_What is required_
Repeat nothing but the lines below running from the one containing "U103: TLP281 -> SFH615" to the one containing "P7 pin 2: ISO_E -> ISO_C". Keep both end lines.

————————

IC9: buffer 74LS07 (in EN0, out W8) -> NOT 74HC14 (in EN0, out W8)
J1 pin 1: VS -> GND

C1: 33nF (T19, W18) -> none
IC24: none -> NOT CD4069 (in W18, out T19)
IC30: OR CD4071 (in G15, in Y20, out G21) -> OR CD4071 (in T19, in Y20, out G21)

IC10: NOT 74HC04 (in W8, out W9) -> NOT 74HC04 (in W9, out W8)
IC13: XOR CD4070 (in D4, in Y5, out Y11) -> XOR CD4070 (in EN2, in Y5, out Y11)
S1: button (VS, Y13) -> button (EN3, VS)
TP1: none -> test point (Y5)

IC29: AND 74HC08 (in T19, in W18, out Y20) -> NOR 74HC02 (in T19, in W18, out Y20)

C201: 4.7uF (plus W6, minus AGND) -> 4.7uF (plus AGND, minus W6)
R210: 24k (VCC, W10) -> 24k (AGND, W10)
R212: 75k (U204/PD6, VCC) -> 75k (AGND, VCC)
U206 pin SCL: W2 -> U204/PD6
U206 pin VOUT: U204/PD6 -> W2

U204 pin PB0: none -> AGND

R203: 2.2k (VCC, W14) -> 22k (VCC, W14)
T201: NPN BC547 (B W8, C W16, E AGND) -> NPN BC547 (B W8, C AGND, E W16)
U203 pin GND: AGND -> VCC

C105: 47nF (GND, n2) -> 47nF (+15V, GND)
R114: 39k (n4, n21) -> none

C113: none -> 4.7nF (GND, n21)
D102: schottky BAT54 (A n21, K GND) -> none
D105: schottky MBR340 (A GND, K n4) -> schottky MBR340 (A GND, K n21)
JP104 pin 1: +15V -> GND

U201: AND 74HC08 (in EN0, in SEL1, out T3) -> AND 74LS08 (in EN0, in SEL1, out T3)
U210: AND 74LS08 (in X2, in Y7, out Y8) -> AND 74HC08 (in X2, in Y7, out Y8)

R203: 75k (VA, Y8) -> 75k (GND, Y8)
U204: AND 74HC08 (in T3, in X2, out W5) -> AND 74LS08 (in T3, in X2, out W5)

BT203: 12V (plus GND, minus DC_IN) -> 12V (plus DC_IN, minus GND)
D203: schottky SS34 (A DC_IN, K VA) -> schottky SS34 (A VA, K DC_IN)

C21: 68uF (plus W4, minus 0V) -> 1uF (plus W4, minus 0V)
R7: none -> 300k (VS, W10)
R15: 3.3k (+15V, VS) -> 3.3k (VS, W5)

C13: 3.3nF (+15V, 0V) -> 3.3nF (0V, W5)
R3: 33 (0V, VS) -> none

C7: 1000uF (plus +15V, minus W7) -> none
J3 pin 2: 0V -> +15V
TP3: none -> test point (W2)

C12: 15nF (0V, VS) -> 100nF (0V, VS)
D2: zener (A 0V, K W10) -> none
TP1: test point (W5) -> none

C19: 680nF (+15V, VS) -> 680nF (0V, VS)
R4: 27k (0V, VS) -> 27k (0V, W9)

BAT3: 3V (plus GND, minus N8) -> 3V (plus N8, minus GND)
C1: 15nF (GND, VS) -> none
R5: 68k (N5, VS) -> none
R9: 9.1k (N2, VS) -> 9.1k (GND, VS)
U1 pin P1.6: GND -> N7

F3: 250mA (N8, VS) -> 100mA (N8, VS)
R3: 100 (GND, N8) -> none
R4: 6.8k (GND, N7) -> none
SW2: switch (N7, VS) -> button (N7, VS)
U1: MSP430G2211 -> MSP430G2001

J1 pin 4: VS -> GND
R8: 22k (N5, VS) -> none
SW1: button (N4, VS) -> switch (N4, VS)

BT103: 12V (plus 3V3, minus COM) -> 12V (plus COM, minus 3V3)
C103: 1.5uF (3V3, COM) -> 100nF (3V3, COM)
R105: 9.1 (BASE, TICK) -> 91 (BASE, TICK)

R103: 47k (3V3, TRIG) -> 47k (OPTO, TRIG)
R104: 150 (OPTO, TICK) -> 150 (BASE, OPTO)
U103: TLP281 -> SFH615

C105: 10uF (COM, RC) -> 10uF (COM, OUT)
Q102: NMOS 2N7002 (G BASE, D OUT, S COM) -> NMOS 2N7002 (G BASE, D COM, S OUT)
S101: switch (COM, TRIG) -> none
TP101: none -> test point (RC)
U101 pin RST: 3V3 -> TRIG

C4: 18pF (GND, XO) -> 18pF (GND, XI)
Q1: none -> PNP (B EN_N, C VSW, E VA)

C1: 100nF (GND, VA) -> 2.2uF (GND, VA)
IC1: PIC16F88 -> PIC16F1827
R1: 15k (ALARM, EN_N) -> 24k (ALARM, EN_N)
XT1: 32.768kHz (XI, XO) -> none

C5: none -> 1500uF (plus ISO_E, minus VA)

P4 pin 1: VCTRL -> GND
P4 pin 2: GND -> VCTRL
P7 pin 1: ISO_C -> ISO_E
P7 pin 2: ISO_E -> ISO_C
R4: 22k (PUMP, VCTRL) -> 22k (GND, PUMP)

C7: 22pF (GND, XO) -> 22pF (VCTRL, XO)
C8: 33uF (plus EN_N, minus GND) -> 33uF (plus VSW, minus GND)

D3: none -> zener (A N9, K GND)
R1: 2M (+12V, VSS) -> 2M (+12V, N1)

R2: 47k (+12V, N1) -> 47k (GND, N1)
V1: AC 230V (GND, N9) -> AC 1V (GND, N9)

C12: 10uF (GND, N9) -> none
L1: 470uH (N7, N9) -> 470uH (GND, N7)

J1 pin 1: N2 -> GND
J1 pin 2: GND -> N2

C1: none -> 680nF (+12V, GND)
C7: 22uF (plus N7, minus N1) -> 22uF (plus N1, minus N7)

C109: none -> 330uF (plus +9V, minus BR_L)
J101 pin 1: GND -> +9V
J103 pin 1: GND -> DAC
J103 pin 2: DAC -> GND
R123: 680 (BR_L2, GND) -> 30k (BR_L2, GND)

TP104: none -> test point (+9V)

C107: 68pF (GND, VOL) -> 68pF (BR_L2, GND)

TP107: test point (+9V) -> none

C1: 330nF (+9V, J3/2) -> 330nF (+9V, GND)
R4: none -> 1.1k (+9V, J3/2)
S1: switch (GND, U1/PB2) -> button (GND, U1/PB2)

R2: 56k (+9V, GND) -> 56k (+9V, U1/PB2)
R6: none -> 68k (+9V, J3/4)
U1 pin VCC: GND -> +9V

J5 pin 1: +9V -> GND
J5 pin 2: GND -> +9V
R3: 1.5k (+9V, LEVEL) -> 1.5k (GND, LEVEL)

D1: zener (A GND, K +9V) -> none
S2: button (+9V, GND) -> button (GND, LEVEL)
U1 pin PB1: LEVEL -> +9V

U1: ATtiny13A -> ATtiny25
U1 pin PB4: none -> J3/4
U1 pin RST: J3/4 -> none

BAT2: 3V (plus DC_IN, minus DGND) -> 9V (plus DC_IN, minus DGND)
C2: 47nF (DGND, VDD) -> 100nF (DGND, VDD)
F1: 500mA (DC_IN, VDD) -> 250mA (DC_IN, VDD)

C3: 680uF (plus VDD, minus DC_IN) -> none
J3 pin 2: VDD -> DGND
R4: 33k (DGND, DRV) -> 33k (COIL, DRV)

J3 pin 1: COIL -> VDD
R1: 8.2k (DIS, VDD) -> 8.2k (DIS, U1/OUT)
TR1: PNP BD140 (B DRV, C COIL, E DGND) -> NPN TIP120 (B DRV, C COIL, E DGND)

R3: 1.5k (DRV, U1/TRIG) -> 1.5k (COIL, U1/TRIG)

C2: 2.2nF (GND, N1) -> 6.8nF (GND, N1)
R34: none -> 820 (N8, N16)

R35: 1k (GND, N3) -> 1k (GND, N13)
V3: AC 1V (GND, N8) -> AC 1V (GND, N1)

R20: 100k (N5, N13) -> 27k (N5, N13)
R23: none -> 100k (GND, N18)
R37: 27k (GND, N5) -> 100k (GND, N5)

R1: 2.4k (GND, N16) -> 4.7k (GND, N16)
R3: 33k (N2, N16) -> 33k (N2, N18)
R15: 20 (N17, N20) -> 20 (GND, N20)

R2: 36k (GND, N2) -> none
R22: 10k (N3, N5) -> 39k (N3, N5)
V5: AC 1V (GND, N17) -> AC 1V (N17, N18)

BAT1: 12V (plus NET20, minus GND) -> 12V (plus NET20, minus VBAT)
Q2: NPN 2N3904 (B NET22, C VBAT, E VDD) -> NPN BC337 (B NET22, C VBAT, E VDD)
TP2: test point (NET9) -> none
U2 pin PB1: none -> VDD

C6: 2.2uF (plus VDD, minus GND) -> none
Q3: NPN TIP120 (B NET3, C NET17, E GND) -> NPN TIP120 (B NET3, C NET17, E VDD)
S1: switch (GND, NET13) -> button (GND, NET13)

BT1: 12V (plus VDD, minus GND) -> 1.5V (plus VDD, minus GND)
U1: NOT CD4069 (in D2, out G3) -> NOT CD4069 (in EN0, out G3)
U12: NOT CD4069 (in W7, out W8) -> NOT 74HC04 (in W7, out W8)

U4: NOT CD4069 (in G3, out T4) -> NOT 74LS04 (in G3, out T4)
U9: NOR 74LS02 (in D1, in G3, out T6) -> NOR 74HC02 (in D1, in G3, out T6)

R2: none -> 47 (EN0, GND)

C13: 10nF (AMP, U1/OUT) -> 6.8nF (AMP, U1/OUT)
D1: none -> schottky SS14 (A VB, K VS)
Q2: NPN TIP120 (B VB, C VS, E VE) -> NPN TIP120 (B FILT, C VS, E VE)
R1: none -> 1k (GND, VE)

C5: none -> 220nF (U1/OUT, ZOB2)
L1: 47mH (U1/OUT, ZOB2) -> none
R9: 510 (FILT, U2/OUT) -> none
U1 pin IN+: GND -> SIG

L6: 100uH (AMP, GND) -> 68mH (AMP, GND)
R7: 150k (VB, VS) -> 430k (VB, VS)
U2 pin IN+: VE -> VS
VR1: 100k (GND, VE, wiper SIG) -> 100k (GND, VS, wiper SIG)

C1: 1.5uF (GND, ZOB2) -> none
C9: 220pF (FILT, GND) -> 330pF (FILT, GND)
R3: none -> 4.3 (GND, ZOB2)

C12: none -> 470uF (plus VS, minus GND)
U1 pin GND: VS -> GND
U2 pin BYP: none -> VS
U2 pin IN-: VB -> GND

————————

_Answer box_
U103: TLP281 -> SFH615

C105: 10uF (COM, RC) -> 10uF (COM, OUT)
Q102: NMOS 2N7002 (G BASE, D OUT, S COM) -> NMOS 2N7002 (G BASE, D COM, S OUT)
S101: switch (COM, TRIG) -> none
TP101: none -> test point (RC)
U101 pin RST: 3V3 -> TRIG

C4: 18pF (GND, XO) -> 18pF (GND, XI)
Q1: none -> PNP (B EN_N, C VSW, E VA)

C1: 100nF (GND, VA) -> 2.2uF (GND, VA)
IC1: PIC16F88 -> PIC16F1827
R1: 15k (ALARM, EN_N) -> 24k (ALARM, EN_N)
XT1: 32.768kHz (XI, XO) -> none

C5: none -> 1500uF (plus ISO_E, minus VA)

P4 pin 1: VCTRL -> GND
P4 pin 2: GND -> VCTRL
P7 pin 1: ISO_C -> ISO_E
P7 pin 2: ISO_E -> ISO_C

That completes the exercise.